● **BRIEF**
Please format each line of the listing as a numbered list, skipping any blank lines and leaving out the pictures.

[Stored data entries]
• • • •

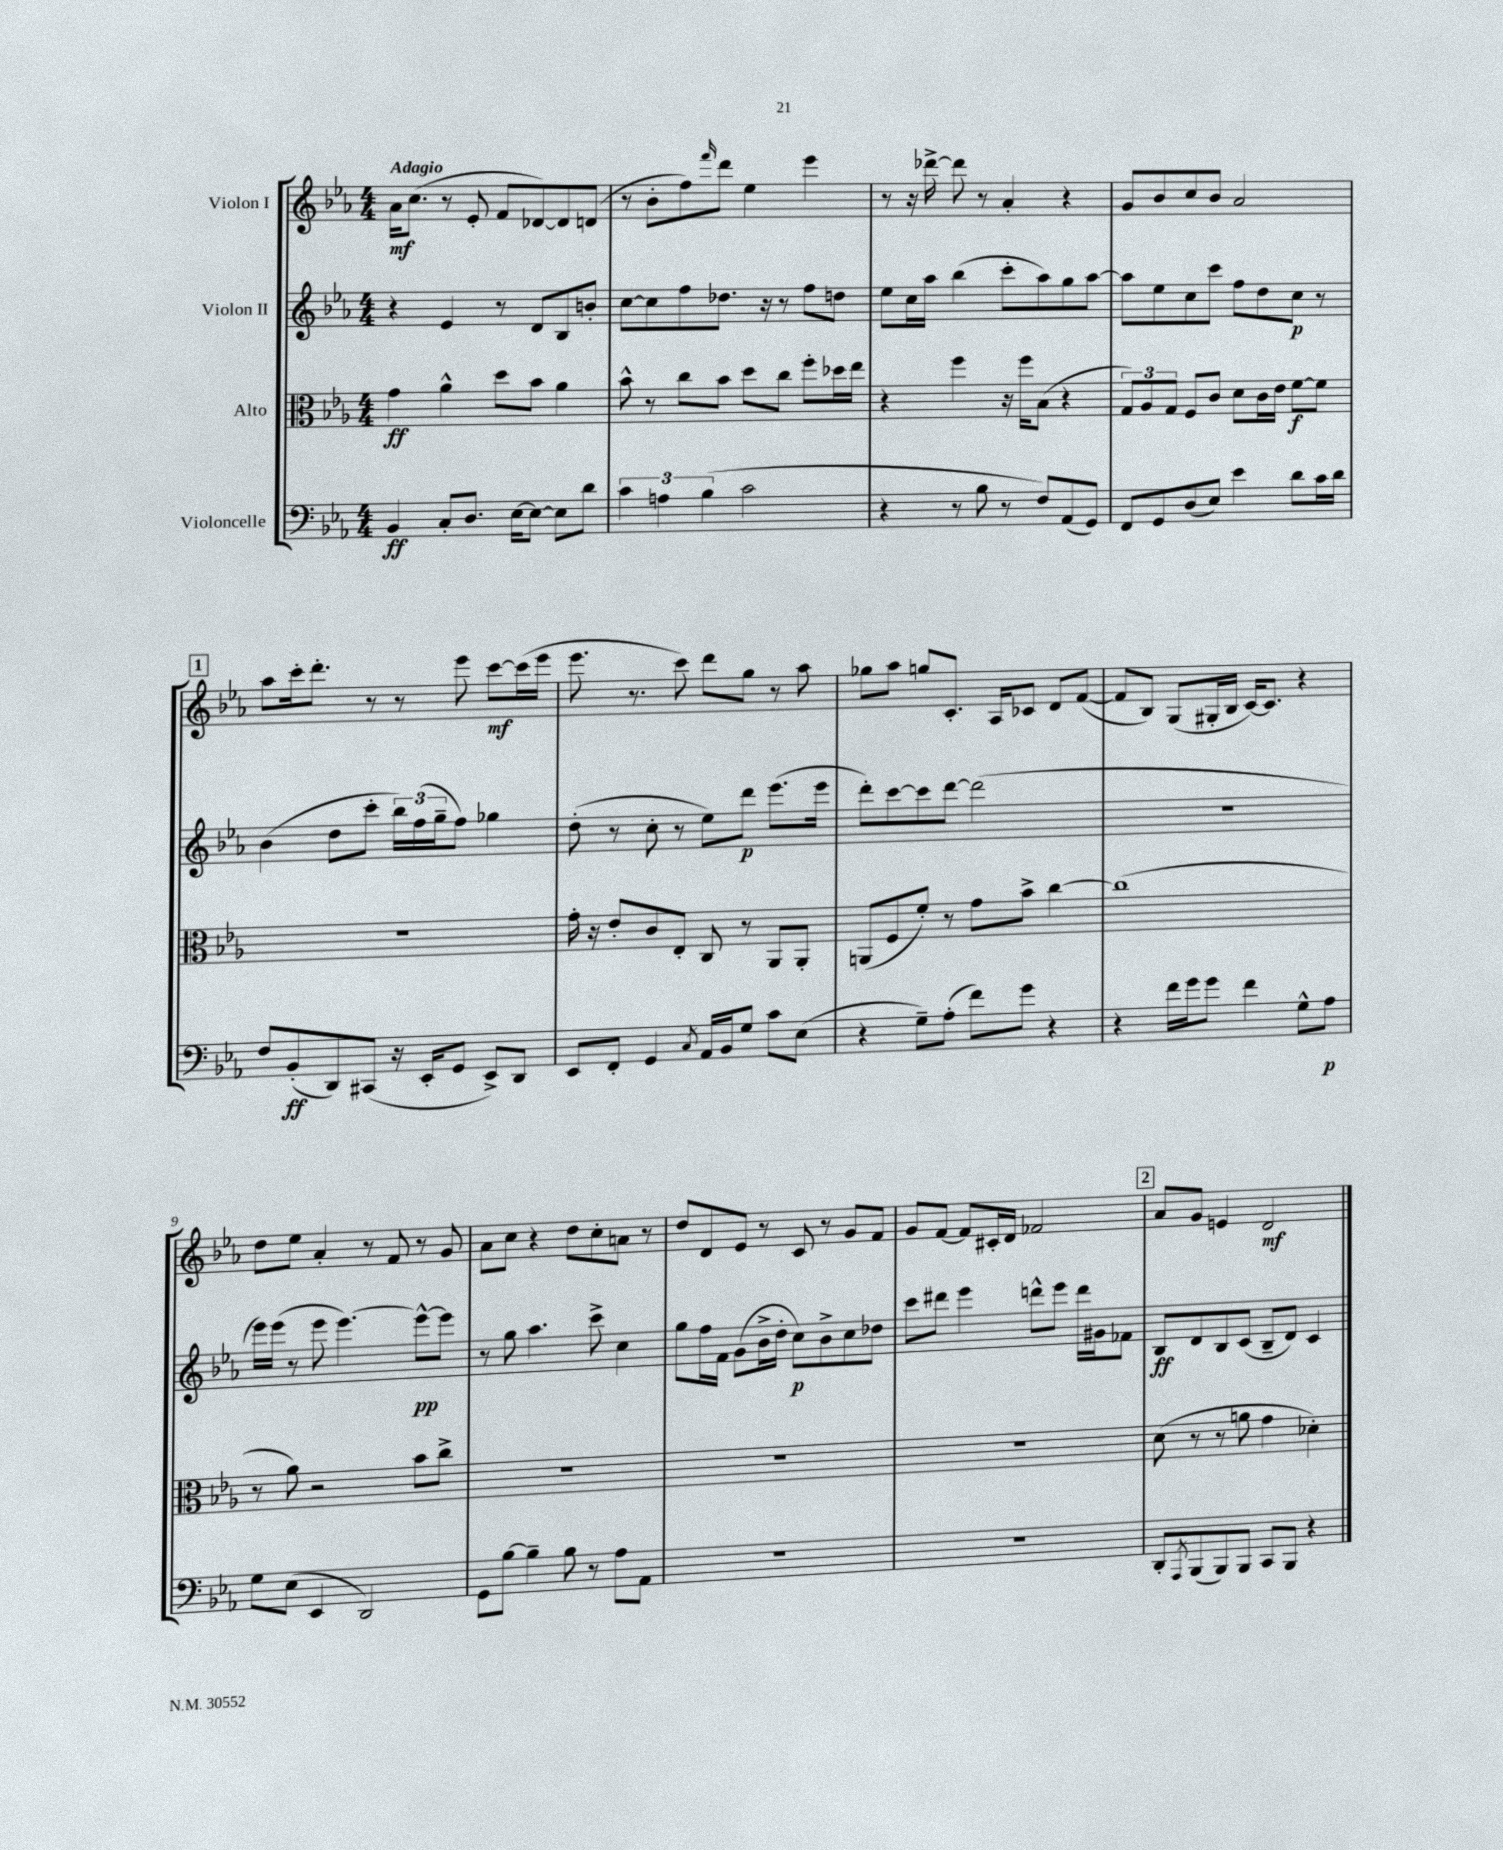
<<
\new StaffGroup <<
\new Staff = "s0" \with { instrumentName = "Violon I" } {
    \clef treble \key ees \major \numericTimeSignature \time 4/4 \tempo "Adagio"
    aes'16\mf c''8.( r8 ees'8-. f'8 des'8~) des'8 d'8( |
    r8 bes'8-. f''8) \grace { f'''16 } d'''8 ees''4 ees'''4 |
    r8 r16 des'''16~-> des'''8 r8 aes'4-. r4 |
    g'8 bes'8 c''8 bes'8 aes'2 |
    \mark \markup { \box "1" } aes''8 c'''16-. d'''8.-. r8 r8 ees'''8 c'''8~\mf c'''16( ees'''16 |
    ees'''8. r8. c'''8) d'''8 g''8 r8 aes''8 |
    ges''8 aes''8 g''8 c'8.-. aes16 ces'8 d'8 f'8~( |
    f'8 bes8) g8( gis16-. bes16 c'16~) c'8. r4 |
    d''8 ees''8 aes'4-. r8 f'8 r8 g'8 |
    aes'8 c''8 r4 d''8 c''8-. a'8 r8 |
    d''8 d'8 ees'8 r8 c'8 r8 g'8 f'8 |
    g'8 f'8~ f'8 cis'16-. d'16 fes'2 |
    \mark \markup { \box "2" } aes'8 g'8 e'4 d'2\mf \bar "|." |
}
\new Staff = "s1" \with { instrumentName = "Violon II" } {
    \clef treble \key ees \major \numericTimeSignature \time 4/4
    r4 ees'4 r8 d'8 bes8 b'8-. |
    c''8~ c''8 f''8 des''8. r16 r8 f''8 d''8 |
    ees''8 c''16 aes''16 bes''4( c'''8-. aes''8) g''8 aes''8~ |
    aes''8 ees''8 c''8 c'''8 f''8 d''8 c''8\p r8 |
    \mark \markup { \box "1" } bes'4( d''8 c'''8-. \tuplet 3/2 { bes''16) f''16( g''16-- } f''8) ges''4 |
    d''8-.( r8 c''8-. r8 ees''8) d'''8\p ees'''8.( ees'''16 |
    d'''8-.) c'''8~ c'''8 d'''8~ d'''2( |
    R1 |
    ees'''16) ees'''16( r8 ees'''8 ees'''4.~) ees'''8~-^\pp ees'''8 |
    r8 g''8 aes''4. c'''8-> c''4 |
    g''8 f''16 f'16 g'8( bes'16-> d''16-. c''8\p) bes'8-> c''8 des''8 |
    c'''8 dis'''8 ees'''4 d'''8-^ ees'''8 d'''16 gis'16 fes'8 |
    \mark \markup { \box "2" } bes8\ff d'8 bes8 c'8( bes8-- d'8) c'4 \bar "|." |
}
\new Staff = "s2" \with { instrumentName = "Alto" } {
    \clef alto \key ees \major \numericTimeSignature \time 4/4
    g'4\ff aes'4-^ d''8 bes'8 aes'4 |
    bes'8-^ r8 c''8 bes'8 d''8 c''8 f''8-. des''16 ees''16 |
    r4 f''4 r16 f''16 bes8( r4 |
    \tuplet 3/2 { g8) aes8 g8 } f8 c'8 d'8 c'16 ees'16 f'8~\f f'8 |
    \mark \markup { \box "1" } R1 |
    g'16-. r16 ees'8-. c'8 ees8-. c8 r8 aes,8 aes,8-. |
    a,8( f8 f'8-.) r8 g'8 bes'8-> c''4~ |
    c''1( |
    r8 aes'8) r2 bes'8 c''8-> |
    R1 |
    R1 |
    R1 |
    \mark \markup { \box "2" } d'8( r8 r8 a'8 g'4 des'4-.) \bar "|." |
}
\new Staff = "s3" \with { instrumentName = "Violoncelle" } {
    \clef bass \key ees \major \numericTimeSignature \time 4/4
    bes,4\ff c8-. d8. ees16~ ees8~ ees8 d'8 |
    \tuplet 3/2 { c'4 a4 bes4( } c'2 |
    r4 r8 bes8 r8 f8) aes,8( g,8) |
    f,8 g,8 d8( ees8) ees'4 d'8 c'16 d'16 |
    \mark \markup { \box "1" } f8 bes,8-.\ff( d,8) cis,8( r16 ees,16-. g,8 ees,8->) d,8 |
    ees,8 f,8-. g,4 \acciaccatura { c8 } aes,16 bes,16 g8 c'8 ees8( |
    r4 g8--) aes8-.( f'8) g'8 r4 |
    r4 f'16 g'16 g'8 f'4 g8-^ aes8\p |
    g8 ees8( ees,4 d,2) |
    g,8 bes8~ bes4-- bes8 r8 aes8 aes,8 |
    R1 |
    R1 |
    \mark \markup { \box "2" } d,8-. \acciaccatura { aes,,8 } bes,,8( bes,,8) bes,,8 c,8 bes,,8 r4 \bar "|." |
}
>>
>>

• • • •

● **EXERCISE OUTPUT**
1. <<
2. \new StaffGroup <<
3. \new Staff = "s0" \with { instrumentName = "Violon I" } {
4.     \clef treble \key ees \major \numericTimeSignature \time 4/4 \tempo "Adagio"
5.     aes'16\mf c''8.( r8 ees'8-. f'8 des'8~) des'8 d'8( |
6.     r8 bes'8-. f''8) \grace { f'''16 } d'''8 ees''4 ees'''4 |
7.     r8 r16 des'''16~-> des'''8 r8 aes'4-. r4 |
8.     g'8 bes'8 c''8 bes'8 aes'2 |
9.     \mark \markup { \box "1" } aes''8 c'''16-. d'''8.-. r8 r8 ees'''8 c'''8~\mf c'''16( ees'''16 |
10.     ees'''8. r8. c'''8) d'''8 g''8 r8 aes''8 |
11.     ges''8 aes''8 g''8 c'8.-. aes16 ces'8 d'8 f'8~( |
12.     f'8 bes8) g8( gis16-. bes16 c'16~) c'8. r4 |
13.     d''8 ees''8 aes'4-. r8 f'8 r8 g'8 |
14.     aes'8 c''8 r4 d''8 c''8-. a'8 r8 |
15.     d''8 d'8 ees'8 r8 c'8 r8 g'8 f'8 |
16.     g'8 f'8~ f'8 cis'16-. d'16 fes'2 |
17.     \mark \markup { \box "2" } aes'8 g'8 e'4 d'2\mf \bar "|." |
18. }
19. \new Staff = "s1" \with { instrumentName = "Violon II" } {
20.     \clef treble \key ees \major \numericTimeSignature \time 4/4
21.     r4 ees'4 r8 d'8 bes8 b'8-. |
22.     c''8~ c''8 f''8 des''8. r16 r8 f''8 d''8 |
23.     ees''8 c''16 aes''16 bes''4( c'''8-. aes''8) g''8 aes''8~ |
24.     aes''8 ees''8 c''8 c'''8 f''8 d''8 c''8\p r8 |
25.     \mark \markup { \box "1" } bes'4( d''8 c'''8-. \tuplet 3/2 { bes''16) f''16( g''16-- } f''8) ges''4 |
26.     d''8-.( r8 c''8-. r8 ees''8) d'''8\p ees'''8.( ees'''16 |
27.     d'''8-.) c'''8~ c'''8 d'''8~ d'''2( |
28.     R1 |
29.     ees'''16) ees'''16( r8 ees'''8 ees'''4.~) ees'''8~-^\pp ees'''8 |
30.     r8 g''8 aes''4. c'''8-> c''4 |
31.     g''8 f''16 f'16 g'8( bes'16-> d''16-. c''8\p) bes'8-> c''8 des''8 |
32.     c'''8 dis'''8 ees'''4 d'''8-^ ees'''8 d'''16 gis'16 fes'8 |
33.     \mark \markup { \box "2" } bes8\ff d'8 bes8 c'8( bes8-- d'8) c'4 \bar "|." |
34. }
35. \new Staff = "s2" \with { instrumentName = "Alto" } {
36.     \clef alto \key ees \major \numericTimeSignature \time 4/4
37.     g'4\ff aes'4-^ d''8 bes'8 aes'4 |
38.     bes'8-^ r8 c''8 bes'8 d''8 c''8 f''8-. des''16 ees''16 |
39.     r4 f''4 r16 f''16 bes8( r4 |
40.     \tuplet 3/2 { g8) aes8 g8 } f8 c'8 d'8 c'16 ees'16 f'8~\f f'8 |
41.     \mark \markup { \box "1" } R1 |
42.     g'16-. r16 ees'8-. c'8 ees8-. c8 r8 aes,8 aes,8-. |
43.     a,8( f8 f'8-.) r8 g'8 bes'8-> c''4~ |
44.     c''1( |
45.     r8 aes'8) r2 bes'8 c''8-> |
46.     R1 |
47.     R1 |
48.     R1 |
49.     \mark \markup { \box "2" } d'8( r8 r8 a'8 g'4 des'4-.) \bar "|." |
50. }
51. \new Staff = "s3" \with { instrumentName = "Violoncelle" } {
52.     \clef bass \key ees \major \numericTimeSignature \time 4/4
53.     bes,4\ff c8-. d8. ees16~ ees8~ ees8 d'8 |
54.     \tuplet 3/2 { c'4 a4 bes4( } c'2 |
55.     r4 r8 bes8 r8 f8) aes,8( g,8) |
56.     f,8 g,8 d8( ees8) ees'4 d'8 c'16 d'16 |
57.     \mark \markup { \box "1" } f8 bes,8-.\ff( d,8) cis,8( r16 ees,16-. g,8 ees,8->) d,8 |
58.     ees,8 f,8-. g,4 \acciaccatura { c8 } aes,16 bes,16 g8 c'8 ees8( |
59.     r4 g8--) aes8-.( f'8) g'8 r4 |
60.     r4 f'16 g'16 g'8 f'4 g8-^ aes8\p |
61.     g8 ees8( ees,4 d,2) |
62.     g,8 bes8~ bes4-- bes8 r8 aes8 aes,8 |
63.     R1 |
64.     R1 |
65.     \mark \markup { \box "2" } d,8-. \acciaccatura { aes,,8 } bes,,8( bes,,8) bes,,8 c,8 bes,,8 r4 \bar "|." |
66. }
67. >>
68. >>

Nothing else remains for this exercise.